**ACTIVITY**
Which lines below fall between the one containing "(538, 237) = (441, 330): turquoise" and the one containing "camera: 145 degrees right, 10 degrees up"? Repeat them exactly, counting both of those lines, and add nothing else.

**THE DATA**
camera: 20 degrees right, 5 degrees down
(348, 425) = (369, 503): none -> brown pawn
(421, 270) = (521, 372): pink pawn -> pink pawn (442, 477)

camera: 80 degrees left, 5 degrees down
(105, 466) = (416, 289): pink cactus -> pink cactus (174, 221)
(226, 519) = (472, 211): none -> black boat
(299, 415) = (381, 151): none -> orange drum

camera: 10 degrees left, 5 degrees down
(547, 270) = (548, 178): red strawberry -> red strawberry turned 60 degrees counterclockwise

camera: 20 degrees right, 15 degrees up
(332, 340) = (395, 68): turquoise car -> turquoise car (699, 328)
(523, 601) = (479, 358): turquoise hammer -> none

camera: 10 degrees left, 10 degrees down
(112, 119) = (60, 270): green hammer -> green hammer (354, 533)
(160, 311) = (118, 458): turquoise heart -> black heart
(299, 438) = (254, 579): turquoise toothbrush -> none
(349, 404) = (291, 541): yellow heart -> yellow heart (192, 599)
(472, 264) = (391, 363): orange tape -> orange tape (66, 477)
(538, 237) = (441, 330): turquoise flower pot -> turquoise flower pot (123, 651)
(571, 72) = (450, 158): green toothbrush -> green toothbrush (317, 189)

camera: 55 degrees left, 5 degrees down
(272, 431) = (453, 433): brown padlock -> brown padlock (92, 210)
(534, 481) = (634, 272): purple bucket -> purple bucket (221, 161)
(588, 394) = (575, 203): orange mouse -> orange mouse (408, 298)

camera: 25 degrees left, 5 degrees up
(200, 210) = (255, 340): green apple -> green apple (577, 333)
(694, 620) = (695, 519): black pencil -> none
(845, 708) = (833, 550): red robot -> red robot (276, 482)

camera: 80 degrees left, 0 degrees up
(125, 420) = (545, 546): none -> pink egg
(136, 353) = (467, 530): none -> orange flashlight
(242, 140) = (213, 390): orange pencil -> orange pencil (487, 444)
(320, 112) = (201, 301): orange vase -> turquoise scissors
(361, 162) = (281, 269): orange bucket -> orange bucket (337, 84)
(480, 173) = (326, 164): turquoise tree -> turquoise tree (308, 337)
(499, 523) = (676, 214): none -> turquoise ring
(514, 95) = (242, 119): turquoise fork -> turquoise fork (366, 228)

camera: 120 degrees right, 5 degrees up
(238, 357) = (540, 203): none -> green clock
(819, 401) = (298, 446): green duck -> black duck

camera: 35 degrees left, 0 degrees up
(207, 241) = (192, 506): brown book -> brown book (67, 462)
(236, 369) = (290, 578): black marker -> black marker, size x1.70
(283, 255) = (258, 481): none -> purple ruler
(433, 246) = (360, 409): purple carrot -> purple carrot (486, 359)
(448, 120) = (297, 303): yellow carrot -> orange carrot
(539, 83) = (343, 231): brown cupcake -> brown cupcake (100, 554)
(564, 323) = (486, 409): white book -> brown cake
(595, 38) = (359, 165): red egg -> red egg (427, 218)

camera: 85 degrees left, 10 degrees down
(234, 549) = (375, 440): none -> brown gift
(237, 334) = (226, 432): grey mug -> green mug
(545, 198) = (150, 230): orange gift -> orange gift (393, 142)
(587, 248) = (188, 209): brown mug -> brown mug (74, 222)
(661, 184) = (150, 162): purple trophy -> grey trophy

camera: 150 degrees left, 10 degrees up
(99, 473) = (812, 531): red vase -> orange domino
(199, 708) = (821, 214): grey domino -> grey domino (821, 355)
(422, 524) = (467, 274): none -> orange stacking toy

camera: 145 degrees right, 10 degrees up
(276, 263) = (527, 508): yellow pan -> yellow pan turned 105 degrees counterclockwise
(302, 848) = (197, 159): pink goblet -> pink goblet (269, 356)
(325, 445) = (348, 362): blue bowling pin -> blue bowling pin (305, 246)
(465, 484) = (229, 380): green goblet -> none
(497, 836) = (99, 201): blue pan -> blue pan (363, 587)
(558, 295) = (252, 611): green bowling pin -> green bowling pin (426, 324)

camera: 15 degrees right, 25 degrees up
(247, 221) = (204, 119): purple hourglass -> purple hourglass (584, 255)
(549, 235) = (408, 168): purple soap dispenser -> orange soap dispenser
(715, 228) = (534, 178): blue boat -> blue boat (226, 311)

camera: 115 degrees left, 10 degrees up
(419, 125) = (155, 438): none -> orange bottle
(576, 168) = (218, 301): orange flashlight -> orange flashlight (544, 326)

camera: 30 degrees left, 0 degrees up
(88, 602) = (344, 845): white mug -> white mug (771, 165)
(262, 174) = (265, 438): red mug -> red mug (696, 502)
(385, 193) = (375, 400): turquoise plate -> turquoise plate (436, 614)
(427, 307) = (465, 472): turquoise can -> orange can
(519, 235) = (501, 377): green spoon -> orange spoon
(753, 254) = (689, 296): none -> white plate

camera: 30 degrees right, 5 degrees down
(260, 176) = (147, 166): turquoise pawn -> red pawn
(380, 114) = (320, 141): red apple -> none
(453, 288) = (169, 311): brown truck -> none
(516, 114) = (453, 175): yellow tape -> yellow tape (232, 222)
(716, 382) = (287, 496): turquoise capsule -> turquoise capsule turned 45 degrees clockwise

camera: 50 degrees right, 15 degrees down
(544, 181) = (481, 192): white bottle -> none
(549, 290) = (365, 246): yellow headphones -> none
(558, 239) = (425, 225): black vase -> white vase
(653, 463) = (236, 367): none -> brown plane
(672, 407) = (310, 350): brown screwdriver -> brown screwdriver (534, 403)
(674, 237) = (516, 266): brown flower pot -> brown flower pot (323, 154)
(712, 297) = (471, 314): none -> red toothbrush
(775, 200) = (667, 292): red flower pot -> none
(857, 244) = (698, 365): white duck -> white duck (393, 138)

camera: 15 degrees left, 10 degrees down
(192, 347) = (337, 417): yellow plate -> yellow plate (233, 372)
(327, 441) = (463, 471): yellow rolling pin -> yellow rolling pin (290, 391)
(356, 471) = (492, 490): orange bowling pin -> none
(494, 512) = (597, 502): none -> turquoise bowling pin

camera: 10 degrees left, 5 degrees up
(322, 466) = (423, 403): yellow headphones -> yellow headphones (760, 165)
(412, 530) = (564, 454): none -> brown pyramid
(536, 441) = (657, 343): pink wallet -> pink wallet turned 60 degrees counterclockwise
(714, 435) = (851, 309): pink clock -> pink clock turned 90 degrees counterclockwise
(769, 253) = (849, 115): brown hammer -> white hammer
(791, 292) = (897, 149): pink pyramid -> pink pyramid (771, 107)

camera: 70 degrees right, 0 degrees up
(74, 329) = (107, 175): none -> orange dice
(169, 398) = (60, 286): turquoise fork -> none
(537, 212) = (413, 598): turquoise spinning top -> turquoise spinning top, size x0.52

**ANSWER FOR THE TASK**
(538, 237) = (441, 330): turquoise flower pot -> turquoise flower pot (123, 651)
(571, 72) = (450, 158): green toothbrush -> green toothbrush (317, 189)

camera: 55 degrees left, 5 degrees down
(272, 431) = (453, 433): brown padlock -> brown padlock (92, 210)
(534, 481) = (634, 272): purple bucket -> purple bucket (221, 161)
(588, 394) = (575, 203): orange mouse -> orange mouse (408, 298)

camera: 25 degrees left, 5 degrees up
(200, 210) = (255, 340): green apple -> green apple (577, 333)
(694, 620) = (695, 519): black pencil -> none
(845, 708) = (833, 550): red robot -> red robot (276, 482)

camera: 80 degrees left, 0 degrees up
(125, 420) = (545, 546): none -> pink egg
(136, 353) = (467, 530): none -> orange flashlight
(242, 140) = (213, 390): orange pencil -> orange pencil (487, 444)
(320, 112) = (201, 301): orange vase -> turquoise scissors
(361, 162) = (281, 269): orange bucket -> orange bucket (337, 84)
(480, 173) = (326, 164): turquoise tree -> turquoise tree (308, 337)
(499, 523) = (676, 214): none -> turquoise ring
(514, 95) = (242, 119): turquoise fork -> turquoise fork (366, 228)

camera: 120 degrees right, 5 degrees up
(238, 357) = (540, 203): none -> green clock
(819, 401) = (298, 446): green duck -> black duck

camera: 35 degrees left, 0 degrees up
(207, 241) = (192, 506): brown book -> brown book (67, 462)
(236, 369) = (290, 578): black marker -> black marker, size x1.70
(283, 255) = (258, 481): none -> purple ruler
(433, 246) = (360, 409): purple carrot -> purple carrot (486, 359)
(448, 120) = (297, 303): yellow carrot -> orange carrot
(539, 83) = (343, 231): brown cupcake -> brown cupcake (100, 554)
(564, 323) = (486, 409): white book -> brown cake
(595, 38) = (359, 165): red egg -> red egg (427, 218)

camera: 85 degrees left, 10 degrees down
(234, 549) = (375, 440): none -> brown gift
(237, 334) = (226, 432): grey mug -> green mug
(545, 198) = (150, 230): orange gift -> orange gift (393, 142)
(587, 248) = (188, 209): brown mug -> brown mug (74, 222)
(661, 184) = (150, 162): purple trophy -> grey trophy

camera: 150 degrees left, 10 degrees up
(99, 473) = (812, 531): red vase -> orange domino
(199, 708) = (821, 214): grey domino -> grey domino (821, 355)
(422, 524) = (467, 274): none -> orange stacking toy

camera: 145 degrees right, 10 degrees up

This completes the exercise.